**Task item**. Among the records below, find each line that includes the string "minus" and copy it.

= = = = = = =

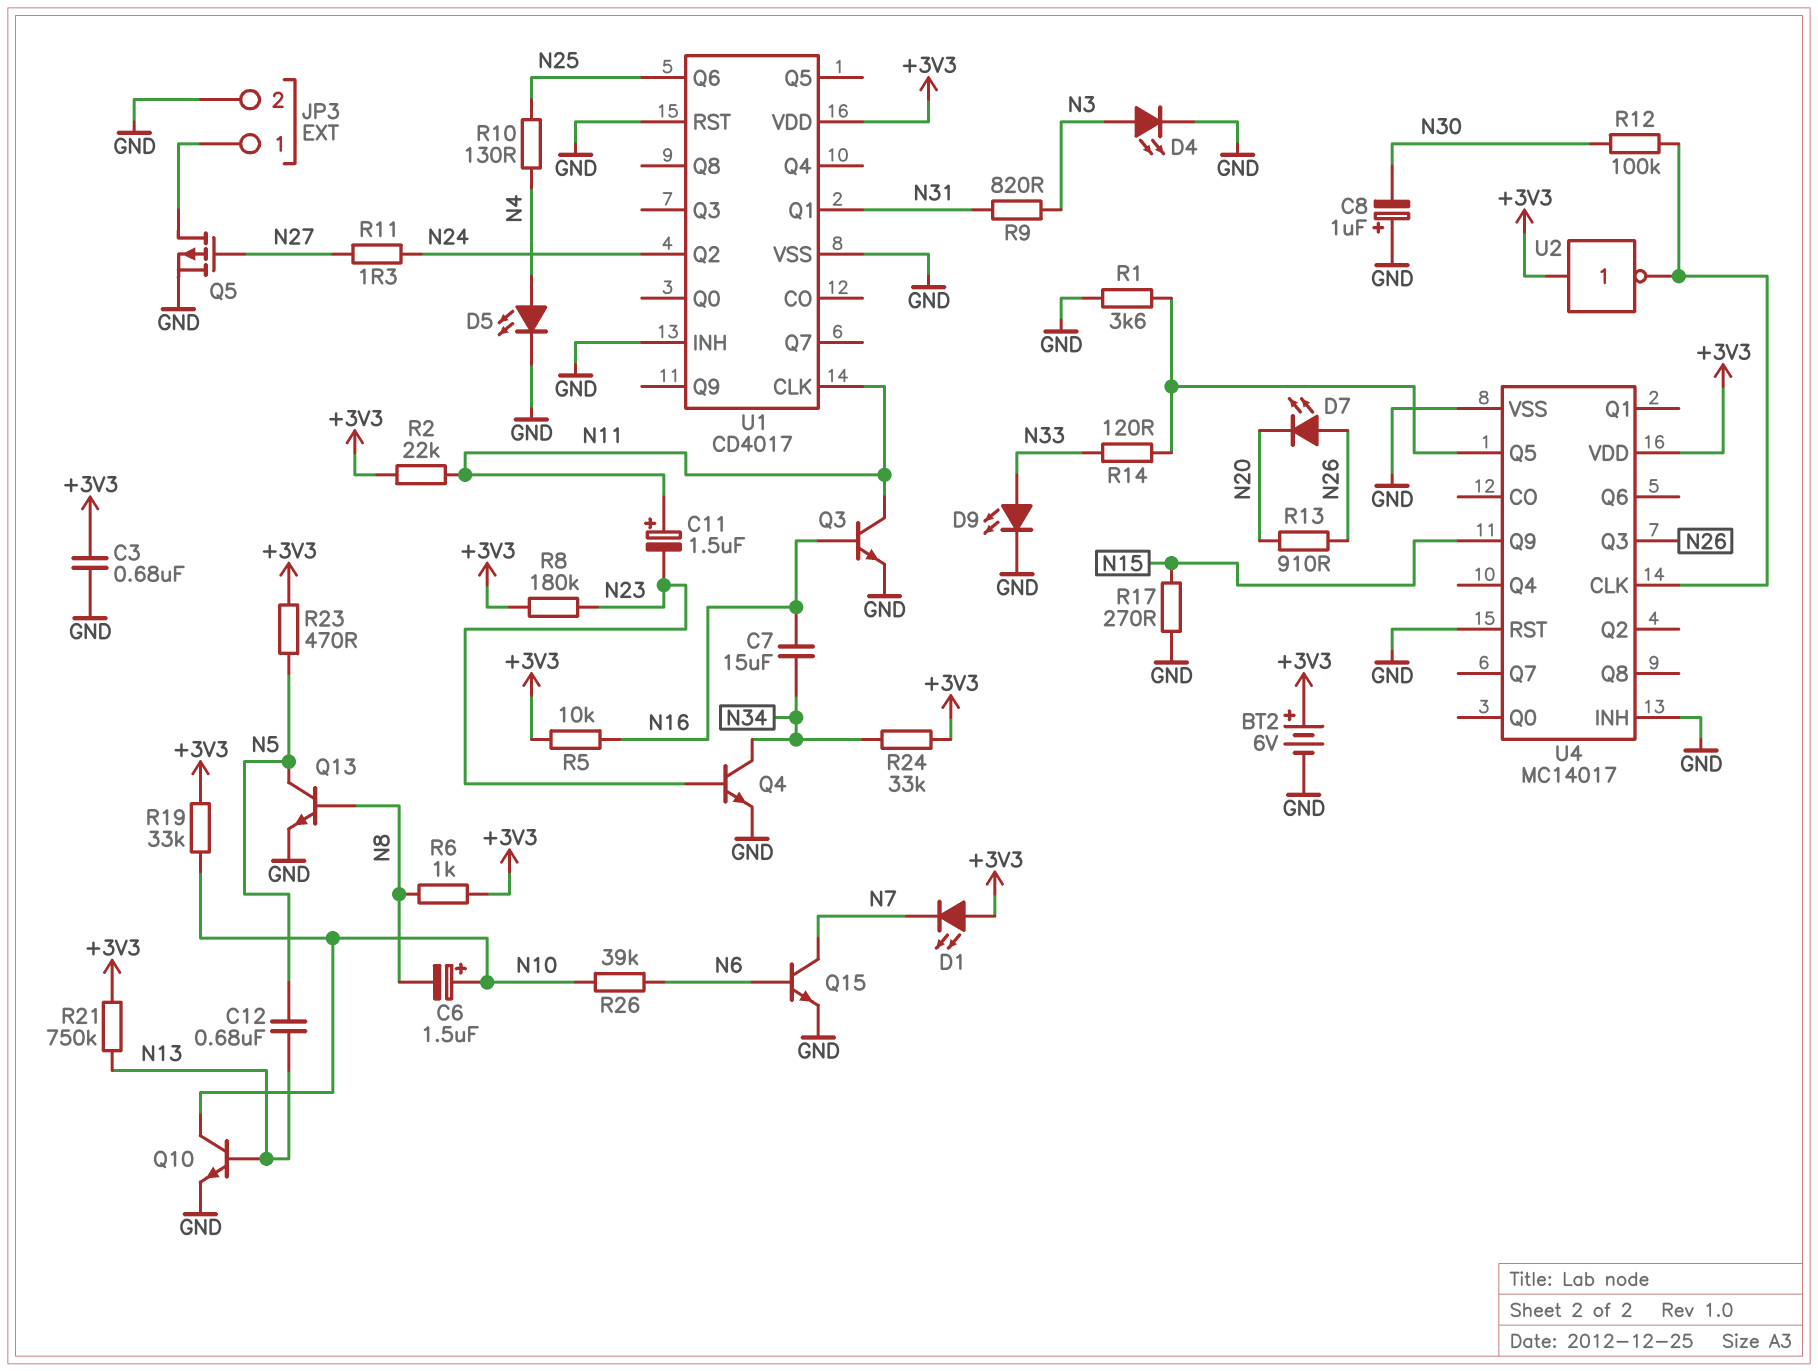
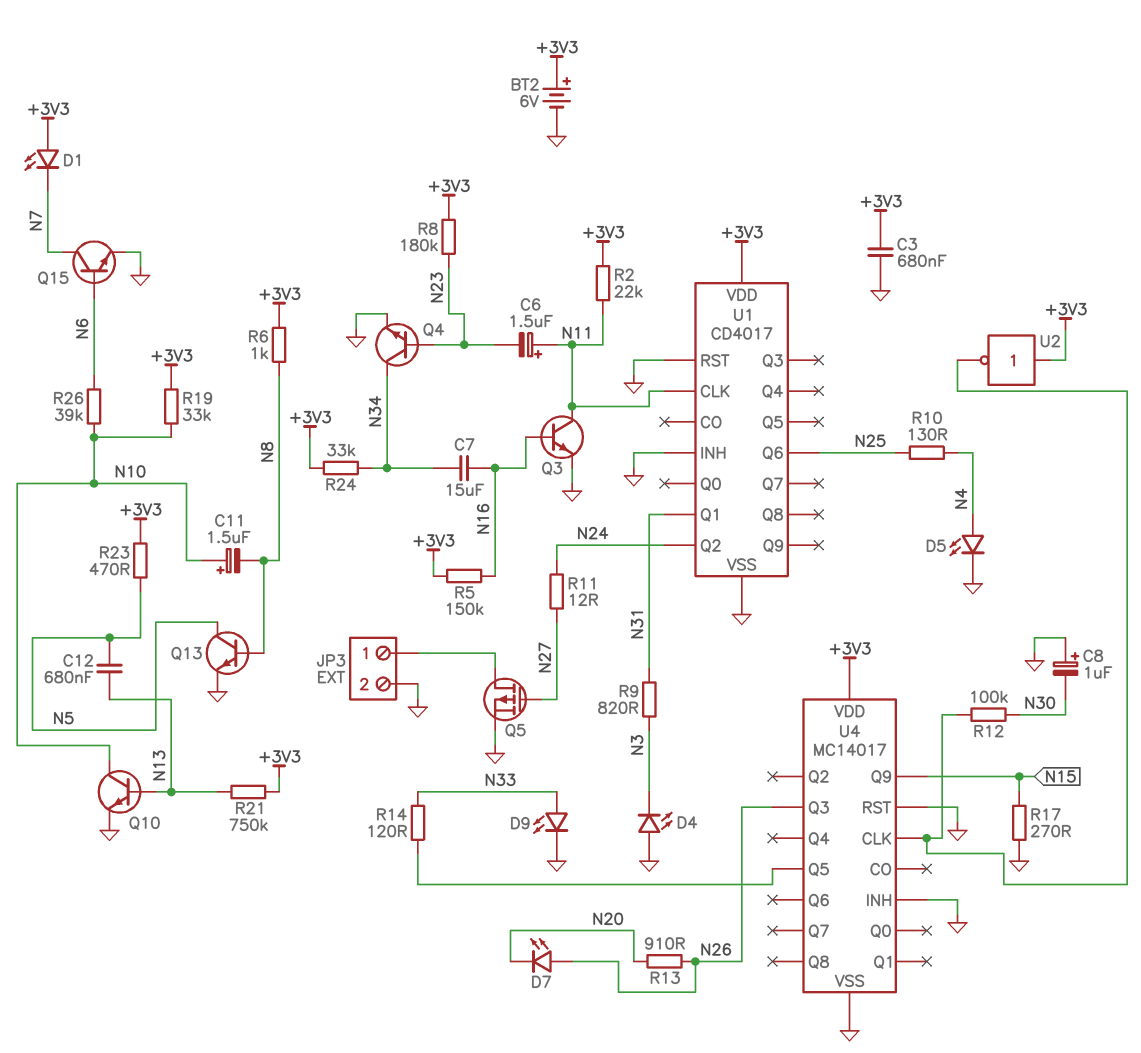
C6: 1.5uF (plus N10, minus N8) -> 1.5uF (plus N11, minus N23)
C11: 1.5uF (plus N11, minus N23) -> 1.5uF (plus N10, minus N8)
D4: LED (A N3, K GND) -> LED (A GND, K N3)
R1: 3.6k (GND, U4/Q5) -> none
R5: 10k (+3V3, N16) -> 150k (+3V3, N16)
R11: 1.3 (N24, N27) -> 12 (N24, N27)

= = = = = = =

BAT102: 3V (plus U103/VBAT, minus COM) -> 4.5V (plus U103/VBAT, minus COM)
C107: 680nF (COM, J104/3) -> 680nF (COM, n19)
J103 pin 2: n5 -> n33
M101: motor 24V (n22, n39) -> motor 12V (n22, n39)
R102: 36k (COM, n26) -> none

= = = = = = =

**Solution for this problem**.
C6: 1.5uF (plus N10, minus N8) -> 1.5uF (plus N11, minus N23)
C11: 1.5uF (plus N11, minus N23) -> 1.5uF (plus N10, minus N8)
BAT102: 3V (plus U103/VBAT, minus COM) -> 4.5V (plus U103/VBAT, minus COM)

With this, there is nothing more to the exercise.